[Exercise goal]: Retype the entries in full, exactly.

[Records for the task]:
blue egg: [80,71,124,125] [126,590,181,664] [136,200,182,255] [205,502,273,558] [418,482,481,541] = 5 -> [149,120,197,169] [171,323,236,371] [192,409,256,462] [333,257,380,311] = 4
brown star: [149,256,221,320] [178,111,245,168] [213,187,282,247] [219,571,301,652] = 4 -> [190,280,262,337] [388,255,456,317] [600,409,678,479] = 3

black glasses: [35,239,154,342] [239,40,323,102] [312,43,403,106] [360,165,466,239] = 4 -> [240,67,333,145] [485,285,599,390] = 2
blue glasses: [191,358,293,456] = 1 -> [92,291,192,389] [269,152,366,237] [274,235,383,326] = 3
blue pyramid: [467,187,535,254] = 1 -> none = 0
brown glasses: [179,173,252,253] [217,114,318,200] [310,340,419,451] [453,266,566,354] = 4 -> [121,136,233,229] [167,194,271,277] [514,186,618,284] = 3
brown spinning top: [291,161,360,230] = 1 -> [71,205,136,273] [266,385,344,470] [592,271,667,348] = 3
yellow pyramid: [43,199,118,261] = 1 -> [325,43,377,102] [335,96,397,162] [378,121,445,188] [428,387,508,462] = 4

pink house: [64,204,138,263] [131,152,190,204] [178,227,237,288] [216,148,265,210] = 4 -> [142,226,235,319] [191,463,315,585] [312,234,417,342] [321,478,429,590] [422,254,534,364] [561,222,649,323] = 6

[Answer section]:
blue egg: [80,71,124,125] [126,590,181,664] [136,200,182,255] [205,502,273,558] [418,482,481,541] = 5 -> [149,120,197,169] [171,323,236,371] [192,409,256,462] [333,257,380,311] = 4
brown star: [149,256,221,320] [178,111,245,168] [213,187,282,247] [219,571,301,652] = 4 -> [190,280,262,337] [388,255,456,317] [600,409,678,479] = 3

black glasses: [35,239,154,342] [239,40,323,102] [312,43,403,106] [360,165,466,239] = 4 -> [240,67,333,145] [485,285,599,390] = 2
blue glasses: [191,358,293,456] = 1 -> [92,291,192,389] [269,152,366,237] [274,235,383,326] = 3
blue pyramid: [467,187,535,254] = 1 -> none = 0
brown glasses: [179,173,252,253] [217,114,318,200] [310,340,419,451] [453,266,566,354] = 4 -> [121,136,233,229] [167,194,271,277] [514,186,618,284] = 3
brown spinning top: [291,161,360,230] = 1 -> [71,205,136,273] [266,385,344,470] [592,271,667,348] = 3
yellow pyramid: [43,199,118,261] = 1 -> [325,43,377,102] [335,96,397,162] [378,121,445,188] [428,387,508,462] = 4

pink house: [64,204,138,263] [131,152,190,204] [178,227,237,288] [216,148,265,210] = 4 -> [142,226,235,319] [191,463,315,585] [312,234,417,342] [321,478,429,590] [422,254,534,364] [561,222,649,323] = 6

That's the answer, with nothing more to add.